> [What to work on]
Your answer consists of the lines in the data that contain "turned". Copy each of them.

> [Data for analysis]
____
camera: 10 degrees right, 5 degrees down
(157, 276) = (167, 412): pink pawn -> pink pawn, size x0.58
____
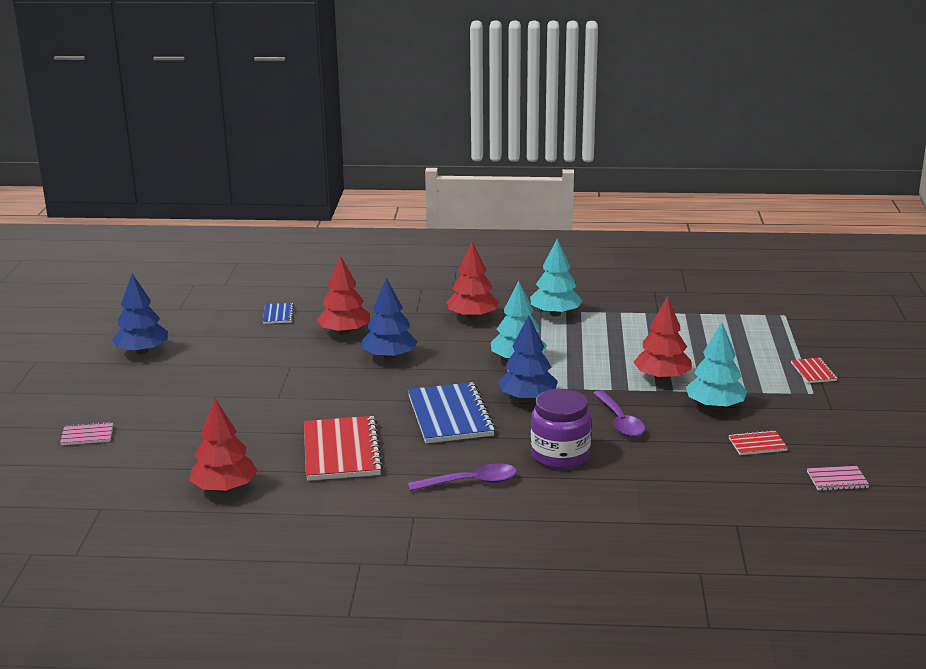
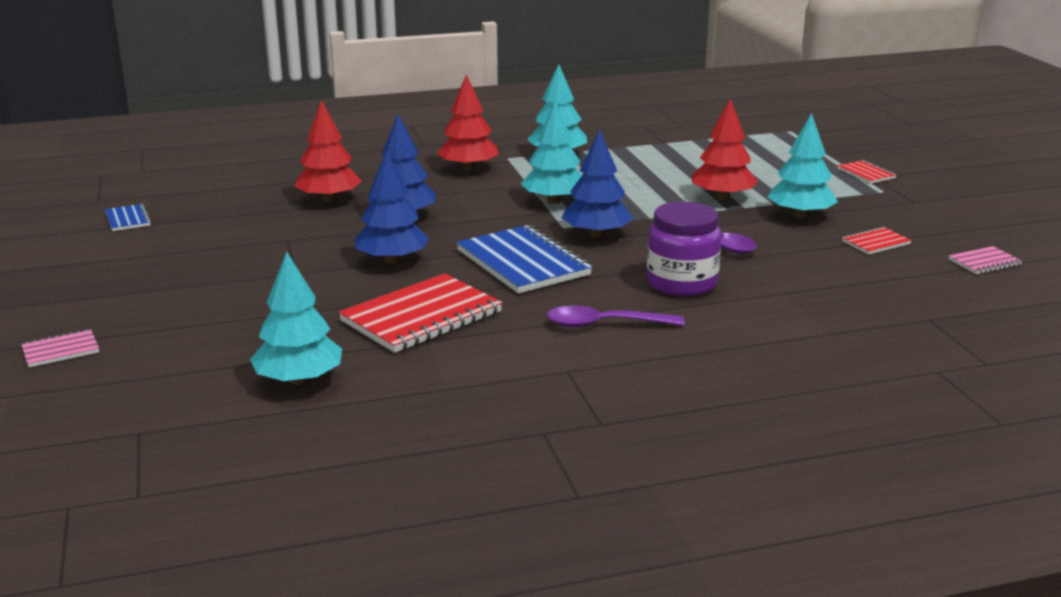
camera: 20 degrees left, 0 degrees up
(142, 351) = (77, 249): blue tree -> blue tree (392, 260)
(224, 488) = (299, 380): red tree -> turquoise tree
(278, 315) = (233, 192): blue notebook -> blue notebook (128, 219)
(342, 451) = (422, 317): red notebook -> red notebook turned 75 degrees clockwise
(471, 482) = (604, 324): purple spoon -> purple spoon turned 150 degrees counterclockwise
____
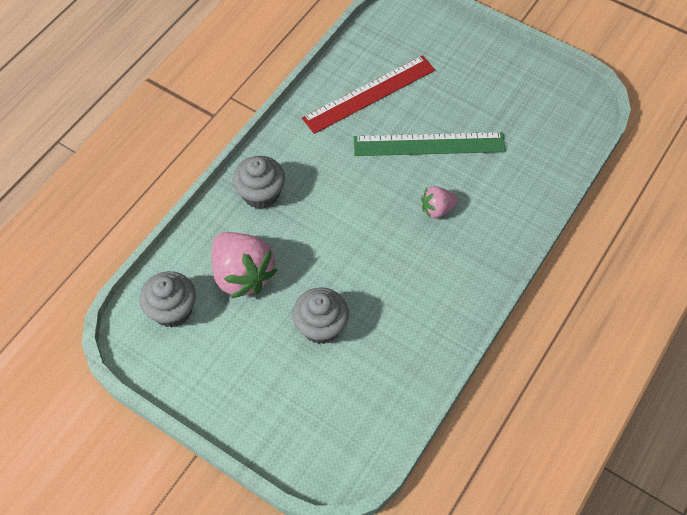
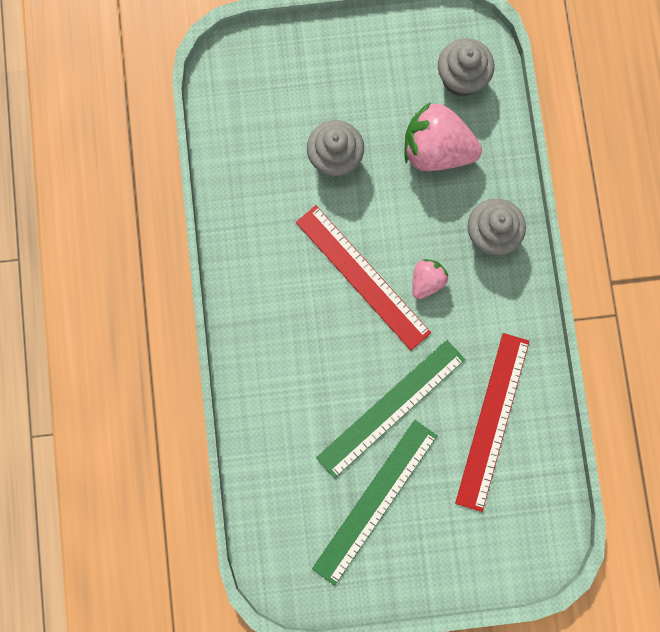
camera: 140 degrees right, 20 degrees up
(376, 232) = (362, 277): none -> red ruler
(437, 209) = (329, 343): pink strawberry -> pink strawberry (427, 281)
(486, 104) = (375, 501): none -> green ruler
____
> [Reply to the task]
(342, 451) = (422, 317): red notebook -> red notebook turned 75 degrees clockwise
(471, 482) = (604, 324): purple spoon -> purple spoon turned 150 degrees counterclockwise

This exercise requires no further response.